= AIM OF THE EXERCISE =
If a line of the records contains the word "turquoise", list it.

###

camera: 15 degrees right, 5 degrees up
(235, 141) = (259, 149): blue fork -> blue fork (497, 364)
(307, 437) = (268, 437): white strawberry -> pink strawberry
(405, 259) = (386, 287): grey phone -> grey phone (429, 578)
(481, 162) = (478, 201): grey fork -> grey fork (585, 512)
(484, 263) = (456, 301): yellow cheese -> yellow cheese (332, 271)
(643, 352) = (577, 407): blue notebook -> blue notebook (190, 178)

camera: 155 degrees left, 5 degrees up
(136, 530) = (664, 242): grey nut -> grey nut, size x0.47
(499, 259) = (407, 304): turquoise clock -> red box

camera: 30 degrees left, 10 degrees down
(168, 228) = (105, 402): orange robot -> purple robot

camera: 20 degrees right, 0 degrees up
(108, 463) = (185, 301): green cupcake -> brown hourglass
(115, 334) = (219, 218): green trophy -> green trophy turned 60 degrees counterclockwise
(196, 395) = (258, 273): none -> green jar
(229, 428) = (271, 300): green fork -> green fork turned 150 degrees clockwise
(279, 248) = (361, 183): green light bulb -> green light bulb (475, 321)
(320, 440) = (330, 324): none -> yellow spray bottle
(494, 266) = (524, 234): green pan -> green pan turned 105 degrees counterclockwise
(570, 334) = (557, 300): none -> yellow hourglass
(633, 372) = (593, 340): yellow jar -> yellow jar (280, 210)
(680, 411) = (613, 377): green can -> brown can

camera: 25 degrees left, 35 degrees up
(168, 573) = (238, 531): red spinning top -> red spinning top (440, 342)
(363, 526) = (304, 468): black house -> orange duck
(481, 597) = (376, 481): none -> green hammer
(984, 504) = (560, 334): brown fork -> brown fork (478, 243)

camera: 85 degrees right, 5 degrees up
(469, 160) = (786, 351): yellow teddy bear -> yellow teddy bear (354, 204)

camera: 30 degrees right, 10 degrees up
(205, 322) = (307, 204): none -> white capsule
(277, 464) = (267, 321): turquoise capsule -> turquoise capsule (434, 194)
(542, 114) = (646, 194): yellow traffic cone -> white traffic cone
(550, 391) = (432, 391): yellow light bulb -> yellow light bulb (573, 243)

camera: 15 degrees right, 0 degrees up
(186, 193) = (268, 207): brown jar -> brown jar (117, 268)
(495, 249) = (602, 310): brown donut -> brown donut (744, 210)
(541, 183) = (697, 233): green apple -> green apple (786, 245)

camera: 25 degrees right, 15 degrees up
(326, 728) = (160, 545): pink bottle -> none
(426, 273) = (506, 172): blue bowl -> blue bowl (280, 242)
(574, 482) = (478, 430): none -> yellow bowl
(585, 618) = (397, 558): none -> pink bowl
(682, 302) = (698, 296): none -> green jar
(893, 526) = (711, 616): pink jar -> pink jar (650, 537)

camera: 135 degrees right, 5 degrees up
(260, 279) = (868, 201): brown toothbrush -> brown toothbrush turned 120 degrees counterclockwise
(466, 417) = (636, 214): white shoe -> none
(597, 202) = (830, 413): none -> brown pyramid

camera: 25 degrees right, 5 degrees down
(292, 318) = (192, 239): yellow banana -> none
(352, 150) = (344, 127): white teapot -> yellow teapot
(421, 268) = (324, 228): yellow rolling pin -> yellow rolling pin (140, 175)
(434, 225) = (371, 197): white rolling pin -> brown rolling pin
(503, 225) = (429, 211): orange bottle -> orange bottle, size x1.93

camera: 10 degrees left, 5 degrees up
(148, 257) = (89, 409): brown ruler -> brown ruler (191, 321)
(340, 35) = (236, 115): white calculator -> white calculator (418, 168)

###

= THE COMPLETED TASK =
(499, 259) = (407, 304): turquoise clock -> red box
(277, 464) = (267, 321): turquoise capsule -> turquoise capsule (434, 194)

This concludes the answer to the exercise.